Problem statement: Check the listing that follows and work out how many lines include "black". The reply is that number alone.

═══ Dataset extract ═══

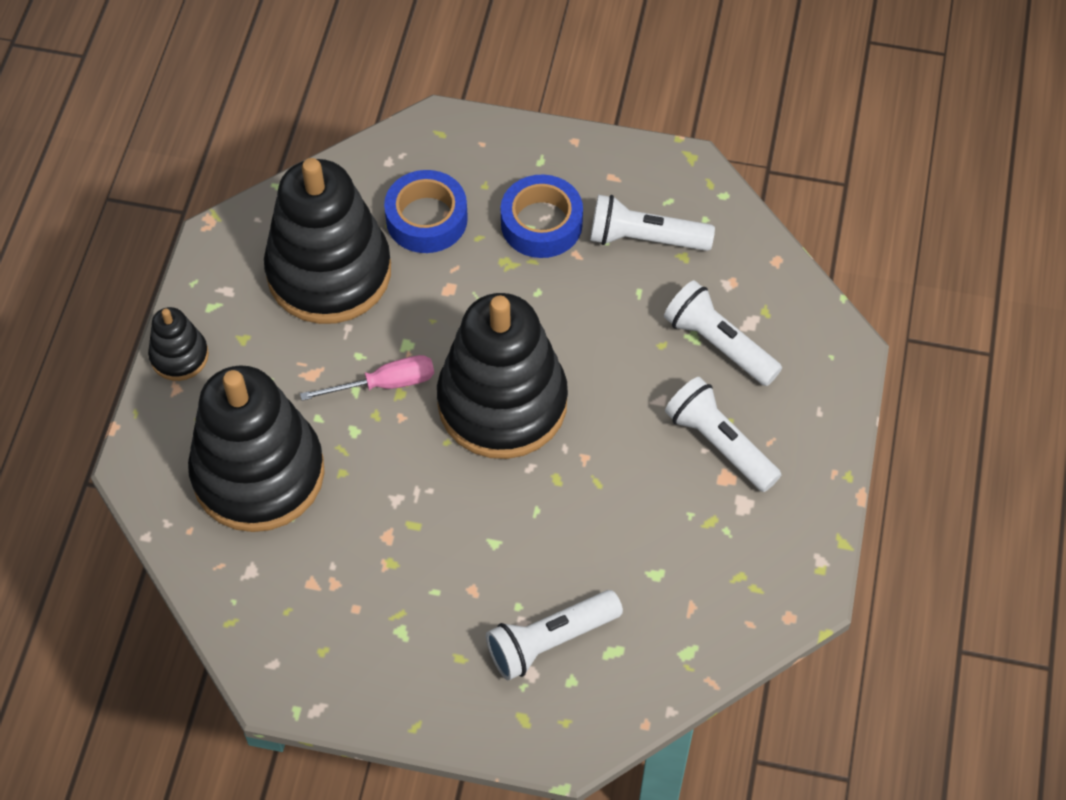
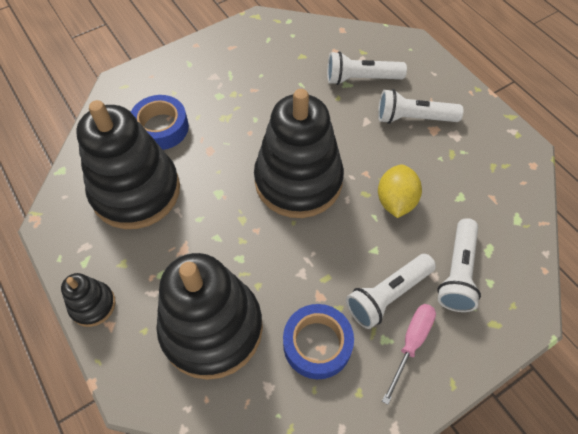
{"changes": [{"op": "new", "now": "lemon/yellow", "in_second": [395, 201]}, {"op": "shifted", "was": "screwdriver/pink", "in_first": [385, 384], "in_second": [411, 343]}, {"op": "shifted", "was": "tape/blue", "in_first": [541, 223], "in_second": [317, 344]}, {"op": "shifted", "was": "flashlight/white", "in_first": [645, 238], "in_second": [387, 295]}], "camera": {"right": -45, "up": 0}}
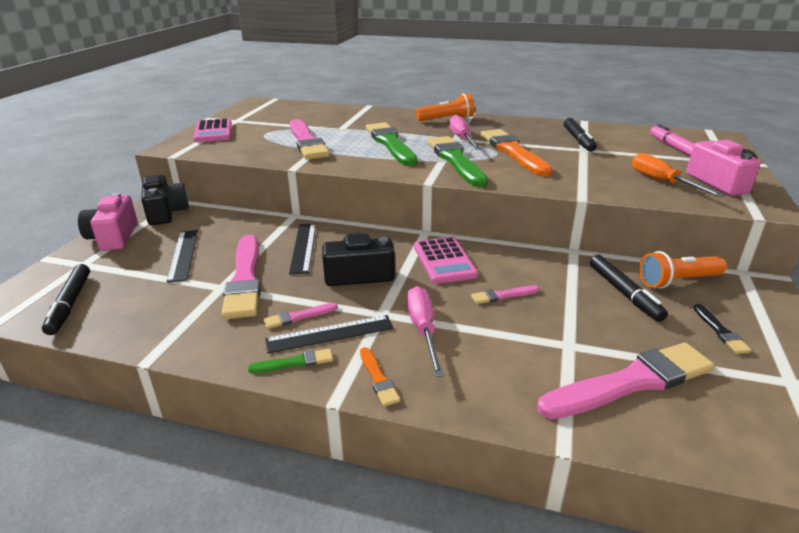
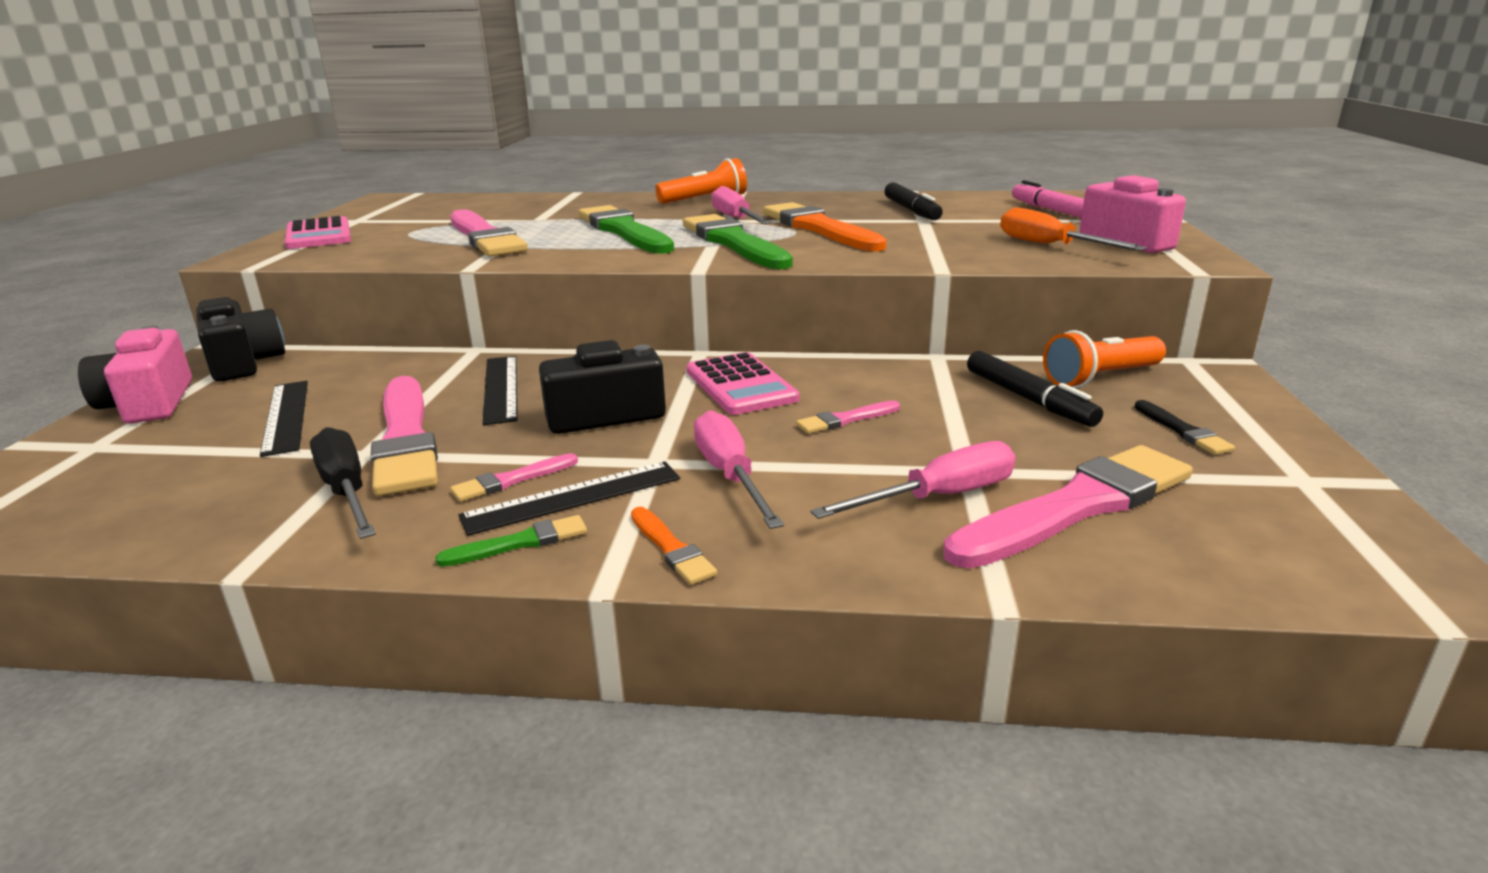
{"changes": [{"op": "gone", "was": "marker/black", "in_first": [70, 304]}, {"op": "new", "now": "screwdriver/black", "in_second": [347, 491]}, {"op": "new", "now": "screwdriver/pink", "in_second": [938, 497]}], "camera": {"right": -10, "up": -5}}
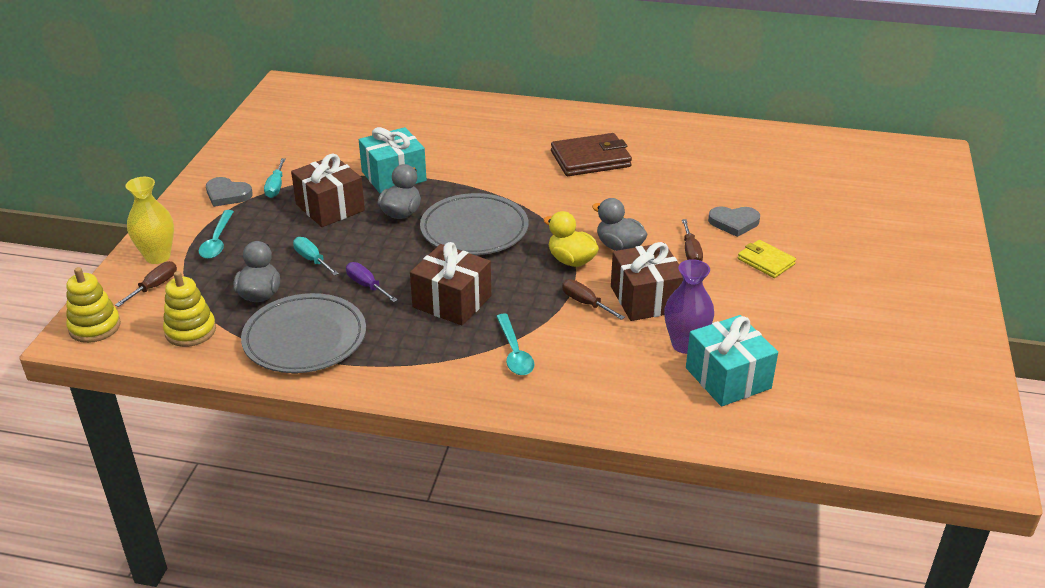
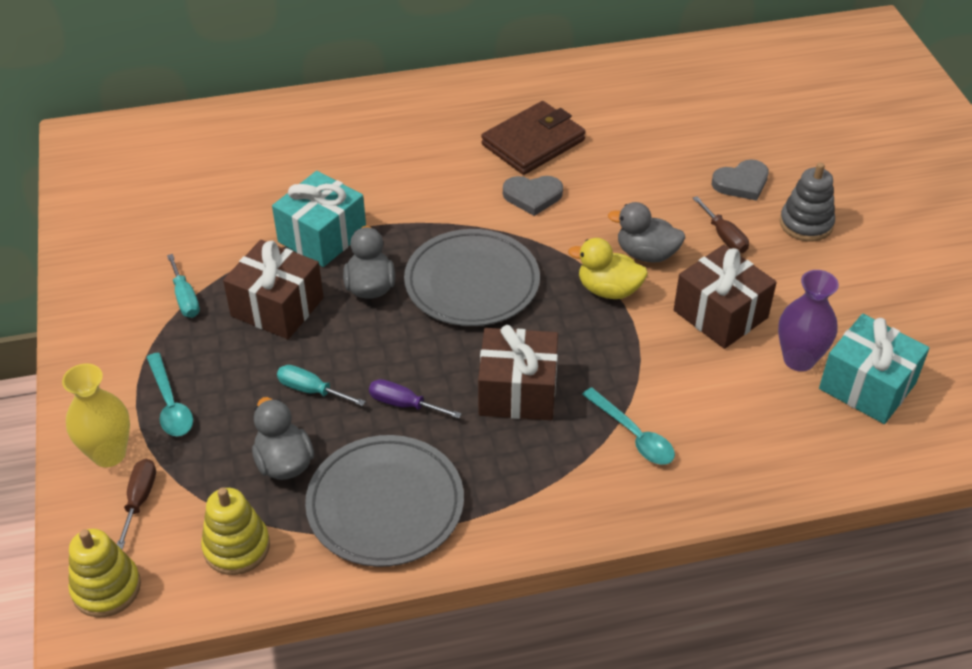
{"changes": [{"op": "gone", "was": "screwdriver/brown", "in_first": [585, 303]}, {"op": "shifted", "was": "heart/grey", "in_first": [227, 194], "in_second": [532, 196]}, {"op": "swapped", "was": "wallet/yellow", "now": "stacking toy/grey", "in_first": [766, 261], "in_second": [806, 224]}], "camera": {"right": -25, "up": 10}}
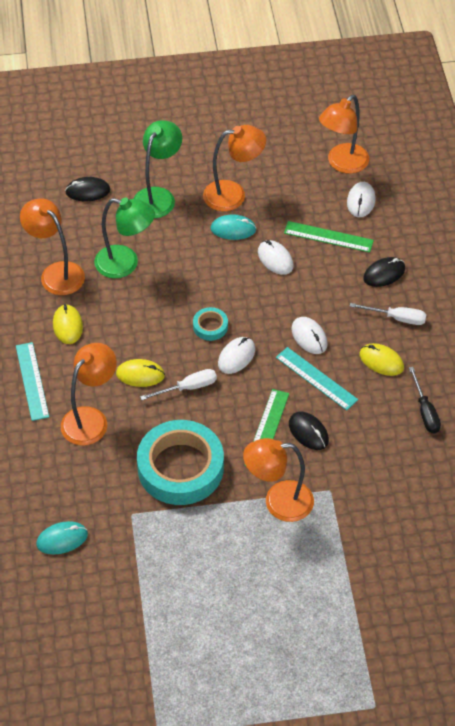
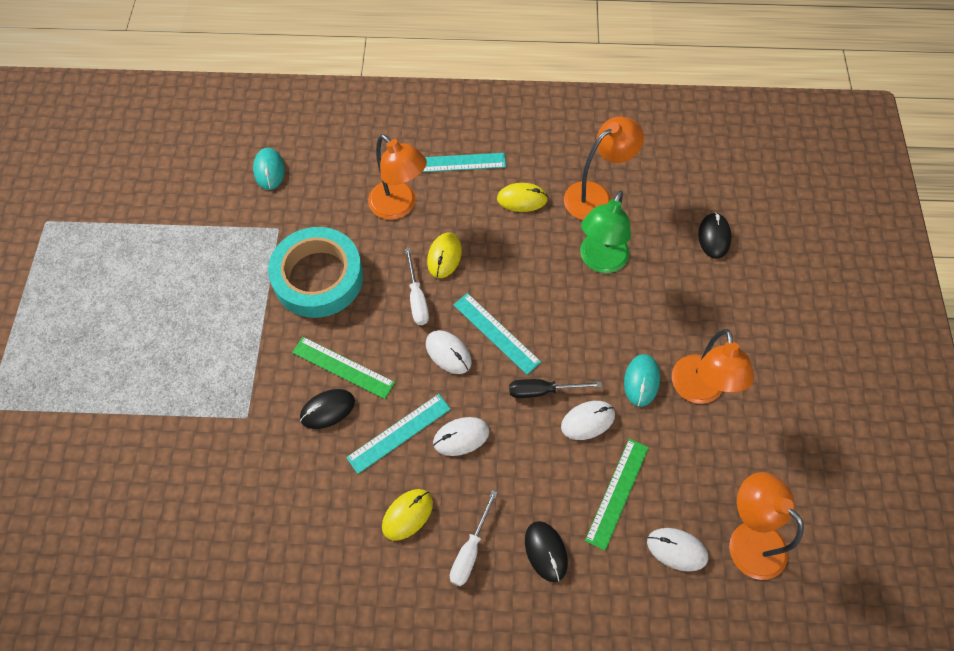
{"changes": [{"op": "gone", "was": "lamp/green", "in_first": [158, 196]}, {"op": "gone", "was": "lamp/orange", "in_first": [278, 502]}, {"op": "shifted", "was": "screwdriver/black", "in_first": [425, 411], "in_second": [542, 390]}, {"op": "swapped", "was": "tape/turquoise", "now": "ruler/turquoise", "in_first": [210, 326], "in_second": [496, 333]}], "camera": {"right": 100, "up": 10}}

═══

Expected output: 2